[DATA PROVIDED]
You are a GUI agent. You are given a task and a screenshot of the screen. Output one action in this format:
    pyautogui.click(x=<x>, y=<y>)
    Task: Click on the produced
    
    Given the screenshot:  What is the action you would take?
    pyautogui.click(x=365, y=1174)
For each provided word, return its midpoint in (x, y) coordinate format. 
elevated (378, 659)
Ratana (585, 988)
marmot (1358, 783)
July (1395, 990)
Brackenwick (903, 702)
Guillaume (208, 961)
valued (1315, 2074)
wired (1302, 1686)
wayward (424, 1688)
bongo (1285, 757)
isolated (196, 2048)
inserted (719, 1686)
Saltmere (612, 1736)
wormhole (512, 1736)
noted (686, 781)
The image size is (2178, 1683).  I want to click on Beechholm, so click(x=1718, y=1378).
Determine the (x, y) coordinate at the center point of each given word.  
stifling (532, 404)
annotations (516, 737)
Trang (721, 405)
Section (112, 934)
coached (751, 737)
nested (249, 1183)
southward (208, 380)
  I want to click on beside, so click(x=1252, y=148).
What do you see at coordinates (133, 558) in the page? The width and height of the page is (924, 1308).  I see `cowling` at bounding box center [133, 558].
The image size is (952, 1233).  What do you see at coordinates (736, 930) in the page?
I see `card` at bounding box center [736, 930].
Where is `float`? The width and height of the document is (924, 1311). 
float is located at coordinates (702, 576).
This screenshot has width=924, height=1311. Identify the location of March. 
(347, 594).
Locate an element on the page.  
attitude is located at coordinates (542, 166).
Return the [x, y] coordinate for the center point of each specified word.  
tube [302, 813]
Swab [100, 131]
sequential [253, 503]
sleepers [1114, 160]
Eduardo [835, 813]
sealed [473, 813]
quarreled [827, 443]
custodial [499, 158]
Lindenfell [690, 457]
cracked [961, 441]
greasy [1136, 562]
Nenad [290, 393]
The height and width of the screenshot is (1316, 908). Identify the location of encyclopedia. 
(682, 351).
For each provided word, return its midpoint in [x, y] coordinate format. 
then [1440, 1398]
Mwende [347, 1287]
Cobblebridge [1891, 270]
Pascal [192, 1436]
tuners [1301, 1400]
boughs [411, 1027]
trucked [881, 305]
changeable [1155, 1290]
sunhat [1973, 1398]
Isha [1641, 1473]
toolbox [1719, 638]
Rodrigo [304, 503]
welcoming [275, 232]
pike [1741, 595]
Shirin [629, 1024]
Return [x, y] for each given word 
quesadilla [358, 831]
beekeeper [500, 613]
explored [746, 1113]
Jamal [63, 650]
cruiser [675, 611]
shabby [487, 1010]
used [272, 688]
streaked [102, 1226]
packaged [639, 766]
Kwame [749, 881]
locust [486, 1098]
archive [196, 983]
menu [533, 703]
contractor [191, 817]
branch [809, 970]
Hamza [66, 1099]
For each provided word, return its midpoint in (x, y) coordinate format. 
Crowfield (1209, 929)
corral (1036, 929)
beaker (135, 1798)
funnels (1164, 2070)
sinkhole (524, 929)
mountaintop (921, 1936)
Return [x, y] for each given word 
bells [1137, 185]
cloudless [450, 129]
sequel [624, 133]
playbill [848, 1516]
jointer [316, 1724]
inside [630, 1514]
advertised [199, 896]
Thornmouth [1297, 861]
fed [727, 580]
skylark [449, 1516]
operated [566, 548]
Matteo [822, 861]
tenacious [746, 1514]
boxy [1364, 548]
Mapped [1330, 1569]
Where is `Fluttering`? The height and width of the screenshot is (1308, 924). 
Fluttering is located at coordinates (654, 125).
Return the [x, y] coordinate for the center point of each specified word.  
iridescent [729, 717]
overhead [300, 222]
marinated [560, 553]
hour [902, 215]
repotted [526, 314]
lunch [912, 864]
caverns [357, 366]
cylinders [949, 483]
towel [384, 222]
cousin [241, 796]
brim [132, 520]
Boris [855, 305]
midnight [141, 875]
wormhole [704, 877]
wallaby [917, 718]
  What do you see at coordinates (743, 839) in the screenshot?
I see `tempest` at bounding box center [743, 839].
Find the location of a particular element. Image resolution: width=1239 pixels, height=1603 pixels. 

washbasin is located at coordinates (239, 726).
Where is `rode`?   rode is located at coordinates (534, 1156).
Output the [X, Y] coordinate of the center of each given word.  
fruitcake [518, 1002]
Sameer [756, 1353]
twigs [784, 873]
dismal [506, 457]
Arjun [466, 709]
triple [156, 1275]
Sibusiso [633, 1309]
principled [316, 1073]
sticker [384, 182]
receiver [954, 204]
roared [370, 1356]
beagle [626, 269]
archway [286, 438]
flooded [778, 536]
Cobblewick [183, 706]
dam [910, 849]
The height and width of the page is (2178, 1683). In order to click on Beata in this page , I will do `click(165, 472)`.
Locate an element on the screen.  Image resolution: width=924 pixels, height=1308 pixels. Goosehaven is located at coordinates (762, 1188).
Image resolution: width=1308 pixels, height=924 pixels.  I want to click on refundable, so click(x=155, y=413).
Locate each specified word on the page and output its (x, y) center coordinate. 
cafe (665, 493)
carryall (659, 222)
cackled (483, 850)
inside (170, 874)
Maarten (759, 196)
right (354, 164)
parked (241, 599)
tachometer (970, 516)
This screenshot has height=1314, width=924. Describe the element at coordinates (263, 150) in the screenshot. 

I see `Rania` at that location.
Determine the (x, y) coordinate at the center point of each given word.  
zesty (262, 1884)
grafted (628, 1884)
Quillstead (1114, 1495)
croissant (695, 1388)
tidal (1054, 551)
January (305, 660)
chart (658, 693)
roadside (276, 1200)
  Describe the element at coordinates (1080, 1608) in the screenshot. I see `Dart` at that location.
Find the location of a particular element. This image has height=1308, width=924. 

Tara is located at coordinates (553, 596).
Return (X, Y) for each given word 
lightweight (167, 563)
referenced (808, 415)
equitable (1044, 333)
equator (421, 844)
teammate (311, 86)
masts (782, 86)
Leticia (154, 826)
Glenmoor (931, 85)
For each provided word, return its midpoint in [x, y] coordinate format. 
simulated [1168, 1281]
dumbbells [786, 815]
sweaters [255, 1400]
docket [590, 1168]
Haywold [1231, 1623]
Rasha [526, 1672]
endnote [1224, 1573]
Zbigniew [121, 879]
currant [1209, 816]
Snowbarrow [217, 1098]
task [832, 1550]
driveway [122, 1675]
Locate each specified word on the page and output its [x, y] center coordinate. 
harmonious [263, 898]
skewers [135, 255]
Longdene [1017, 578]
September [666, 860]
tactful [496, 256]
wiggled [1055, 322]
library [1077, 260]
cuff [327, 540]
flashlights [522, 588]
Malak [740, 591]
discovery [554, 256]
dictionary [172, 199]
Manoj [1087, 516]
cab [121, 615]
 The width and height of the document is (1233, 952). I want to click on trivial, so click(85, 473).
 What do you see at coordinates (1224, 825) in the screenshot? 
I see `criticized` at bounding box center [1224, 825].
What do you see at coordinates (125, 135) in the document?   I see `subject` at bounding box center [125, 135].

[PROBLEM DETAILS] Please retype the entries above from the line with "archway [286, 438]" up to and including the line with "The height and width of the page", keeping every character unchanged.

[EXERCISE RESULT]
archway [286, 438]
flooded [778, 536]
Cobblewick [183, 706]
dam [910, 849]
The height and width of the page is (2178, 1683). In order to click on Beata in this page , I will do `click(165, 472)`.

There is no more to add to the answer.